» Exercise goal
Filter the entries that follow, copying every line in which the word "purple" appears.

» Records to use
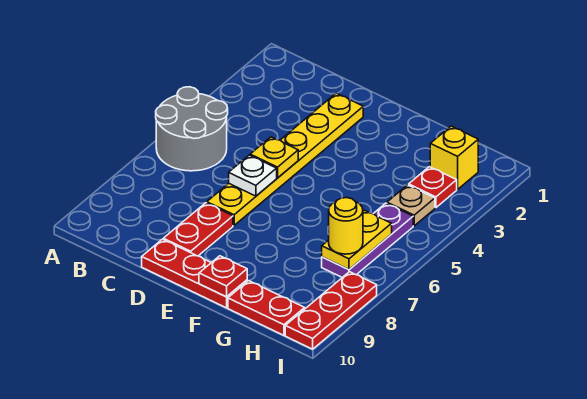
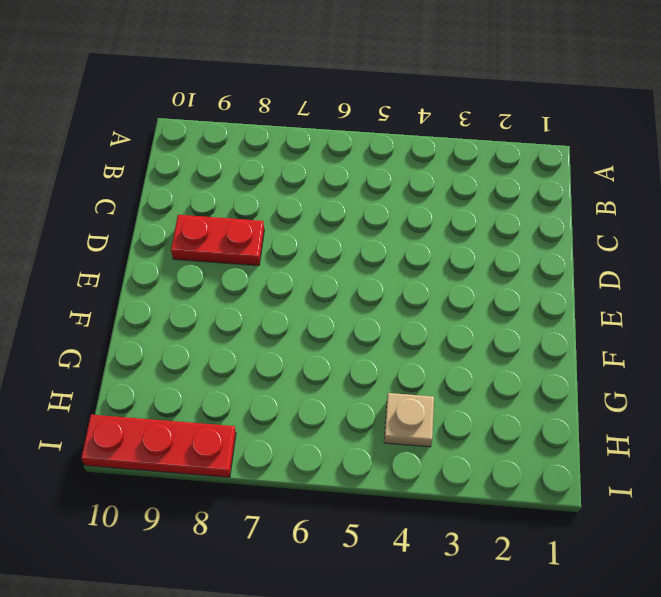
none -> grey round brick A5:B6 level 1
none -> yellow plate D2:D7 level 1
none -> red plate D10:F10 level 1

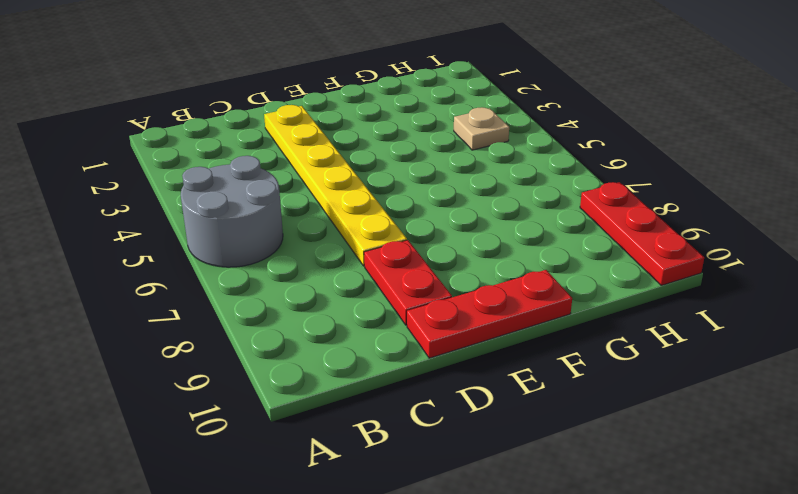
none -> red plate G10:H10 level 1
none -> yellow brick H2 level 1
none -> red plate H3 level 1

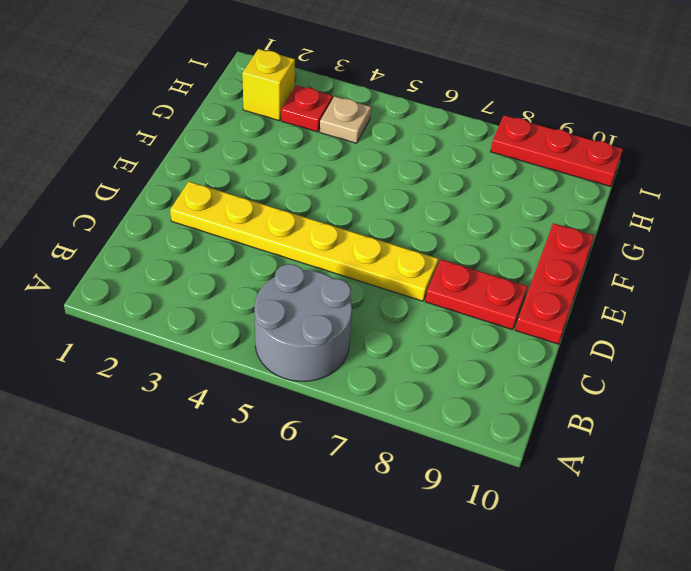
none -> red plate G10:H10 level 1
none -> purple plate H5:H7 level 1
none -> yellow plate D5 level 2

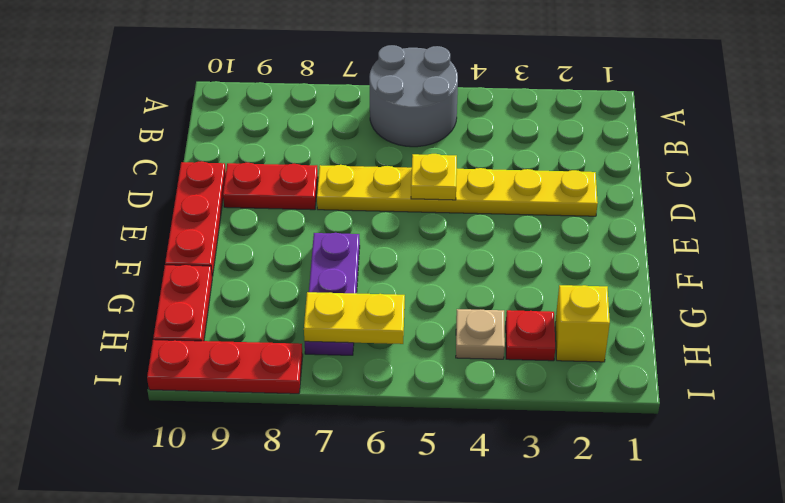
purple plate F7:H7 level 1 -> purple plate H5:H7 level 1
none -> white plate D6 level 2
none -> red plate F10 level 2
none -> yellow round brick H7 level 3

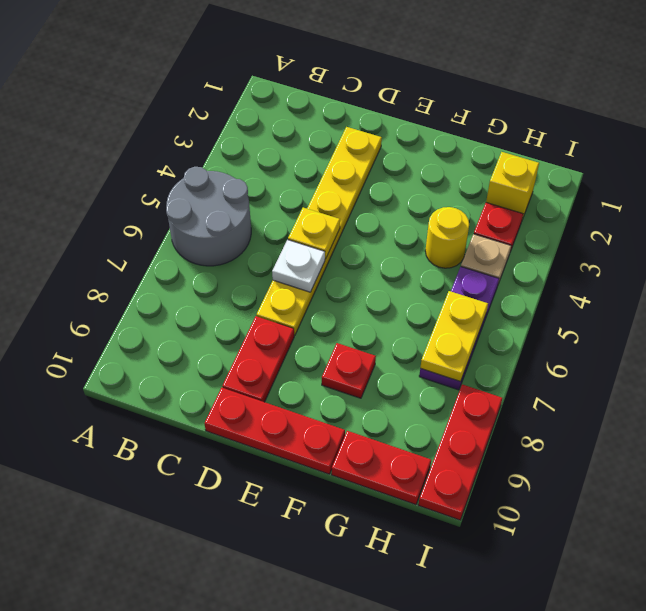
red plate F8 level 1 -> red plate F10 level 2
yellow round brick G4 level 1 -> yellow round brick H7 level 3

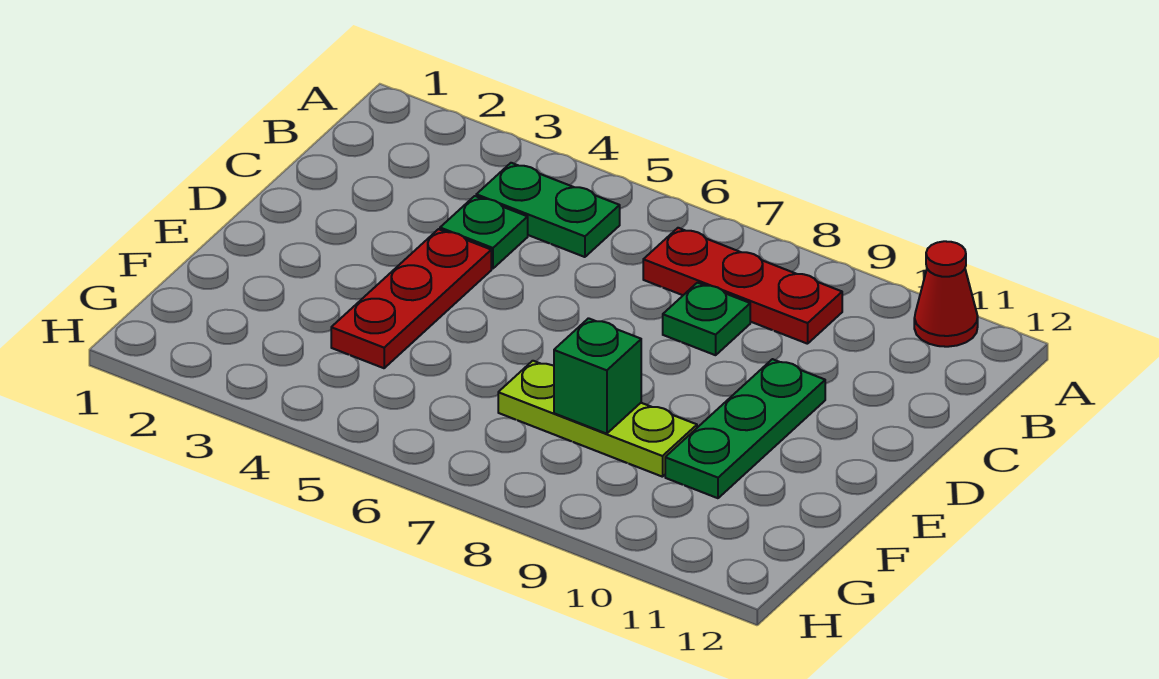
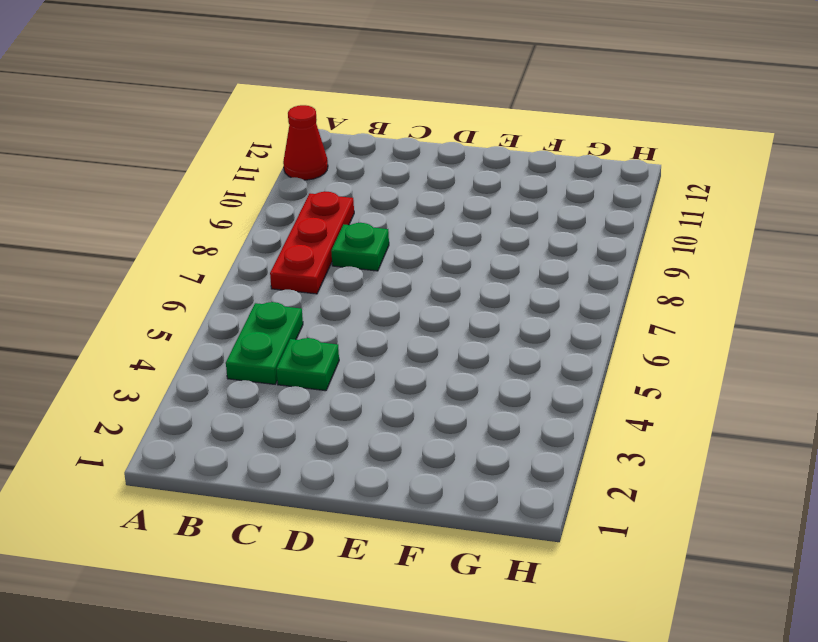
none -> red plate D4:F4 level 1
none -> green plate D10:F10 level 1

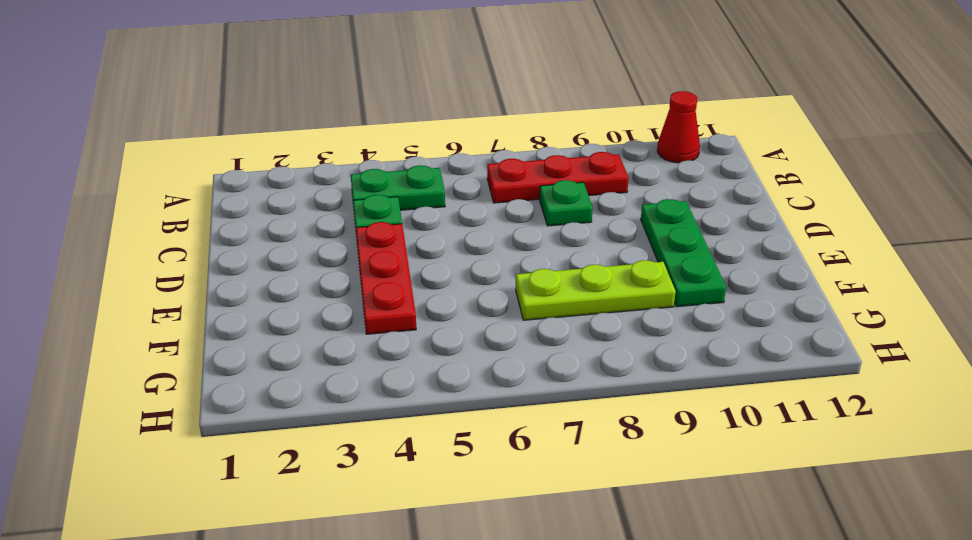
none -> green brick F8 level 2

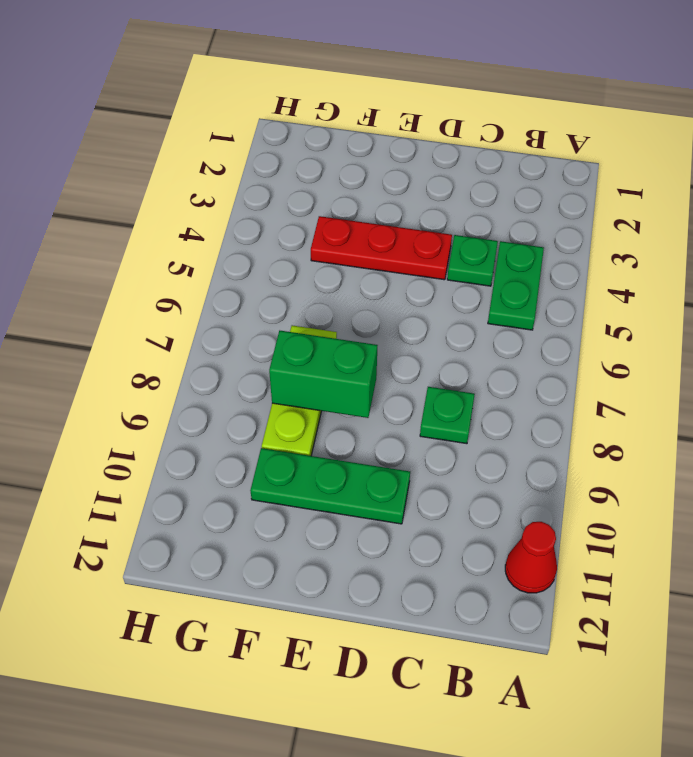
green brick E8:F8 level 2 -> green brick F8 level 2
none -> red plate B7:B9 level 1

» Exercise result
none -> purple plate H5:H7 level 1
purple plate F7:H7 level 1 -> purple plate H5:H7 level 1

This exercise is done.